• _EXERCISE PROMPT_: Only the lines of the data below from the one with "red vase [200,134,249,227] -> none" through the one with "none -> blue clock [272,494,332,560]" are wanted. Repeat them exactly.

• _EXTRACTED INFORMATION_:
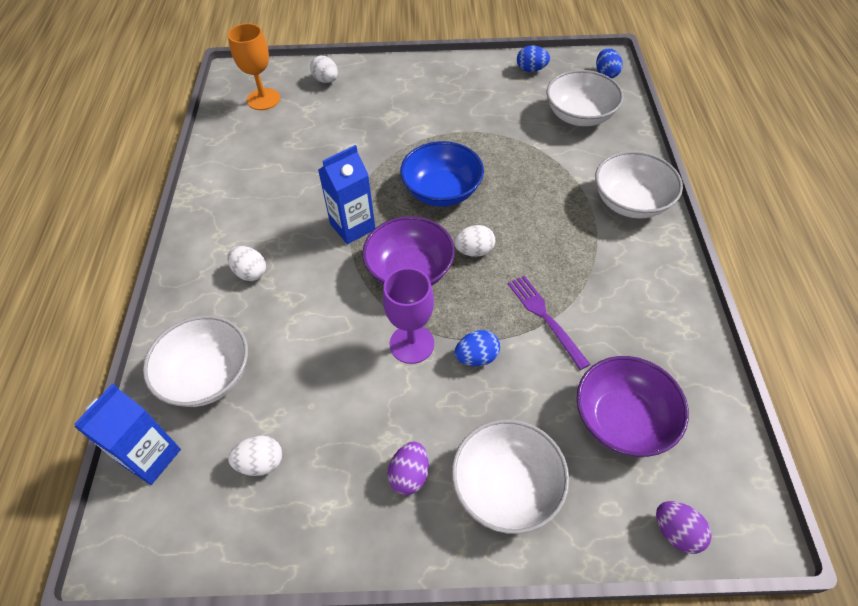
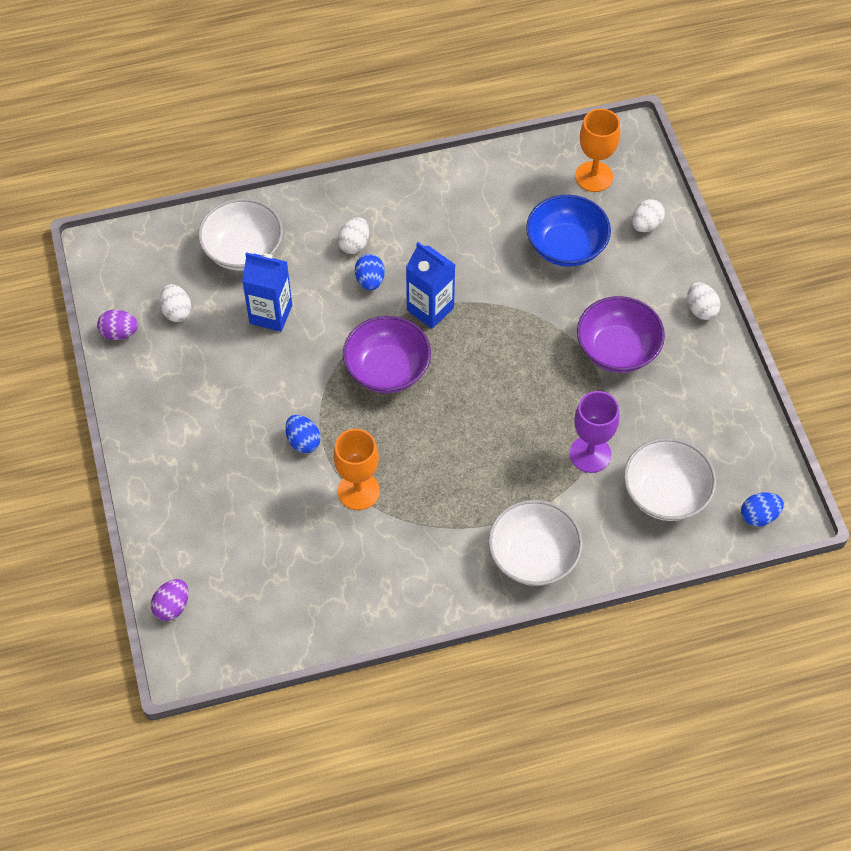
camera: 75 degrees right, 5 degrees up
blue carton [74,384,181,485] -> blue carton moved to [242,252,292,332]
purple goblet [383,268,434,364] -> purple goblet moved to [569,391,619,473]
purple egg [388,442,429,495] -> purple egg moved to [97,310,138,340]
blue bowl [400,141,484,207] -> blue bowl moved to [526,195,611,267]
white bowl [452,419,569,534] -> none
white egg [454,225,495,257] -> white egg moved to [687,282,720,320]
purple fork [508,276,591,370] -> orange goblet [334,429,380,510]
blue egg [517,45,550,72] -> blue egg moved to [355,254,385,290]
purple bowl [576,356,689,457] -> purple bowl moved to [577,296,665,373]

---

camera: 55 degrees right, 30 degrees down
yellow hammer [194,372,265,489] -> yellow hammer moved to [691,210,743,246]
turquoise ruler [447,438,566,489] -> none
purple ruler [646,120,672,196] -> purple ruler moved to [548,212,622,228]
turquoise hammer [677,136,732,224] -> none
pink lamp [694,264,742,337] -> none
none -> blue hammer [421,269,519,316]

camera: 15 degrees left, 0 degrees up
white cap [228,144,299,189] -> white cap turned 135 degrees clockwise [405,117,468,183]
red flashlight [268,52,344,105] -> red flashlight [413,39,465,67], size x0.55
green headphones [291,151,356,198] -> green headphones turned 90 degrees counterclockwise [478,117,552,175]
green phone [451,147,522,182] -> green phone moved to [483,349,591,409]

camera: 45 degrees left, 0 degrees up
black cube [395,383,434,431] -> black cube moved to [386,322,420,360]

==

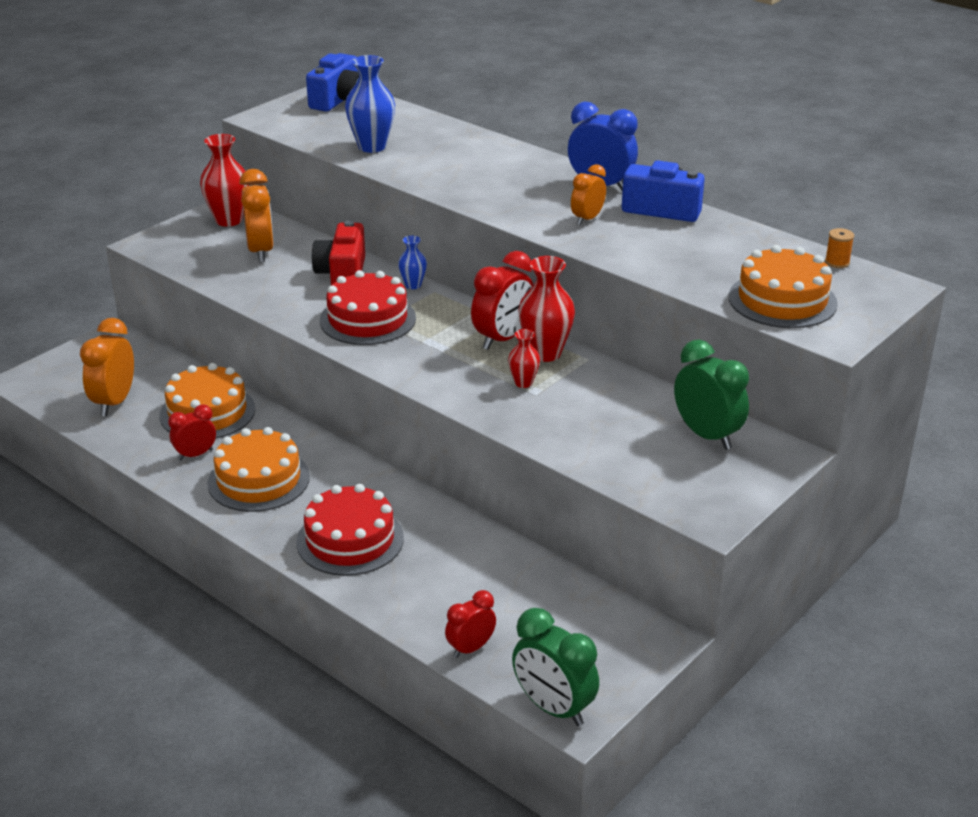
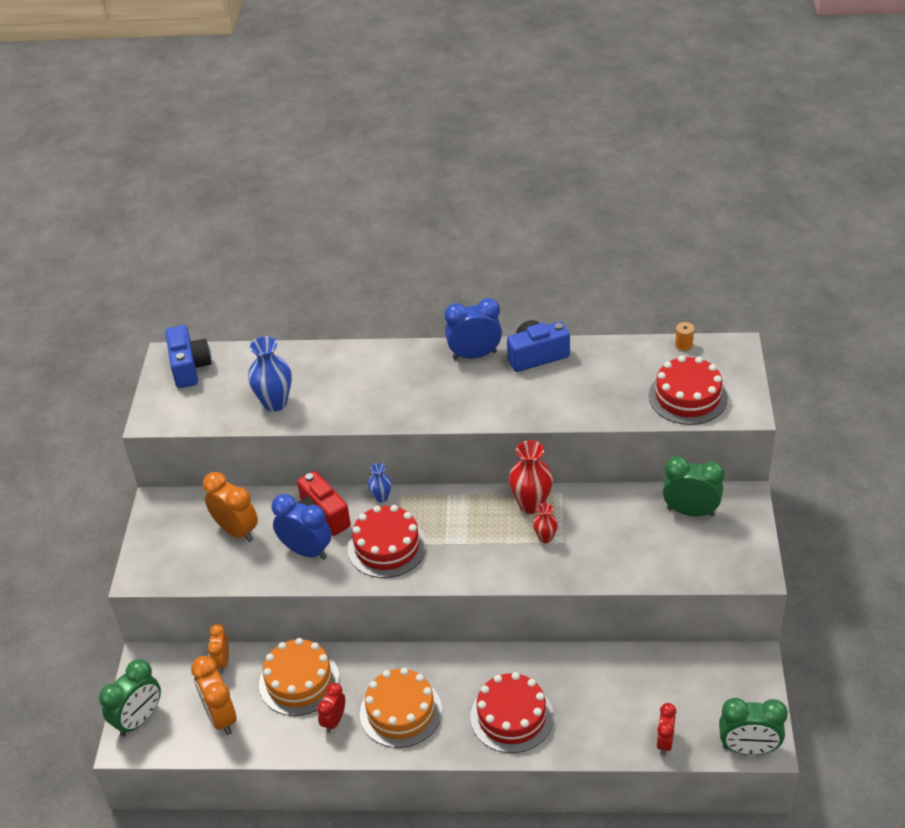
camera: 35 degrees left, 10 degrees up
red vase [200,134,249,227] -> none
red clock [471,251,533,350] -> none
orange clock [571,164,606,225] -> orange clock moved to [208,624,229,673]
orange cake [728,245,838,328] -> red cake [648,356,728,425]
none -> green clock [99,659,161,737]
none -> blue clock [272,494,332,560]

• _EXERCISE OUTPUT_:
red vase [200,134,249,227] -> none
red clock [471,251,533,350] -> none
orange clock [571,164,606,225] -> orange clock moved to [208,624,229,673]
orange cake [728,245,838,328] -> red cake [648,356,728,425]
none -> green clock [99,659,161,737]
none -> blue clock [272,494,332,560]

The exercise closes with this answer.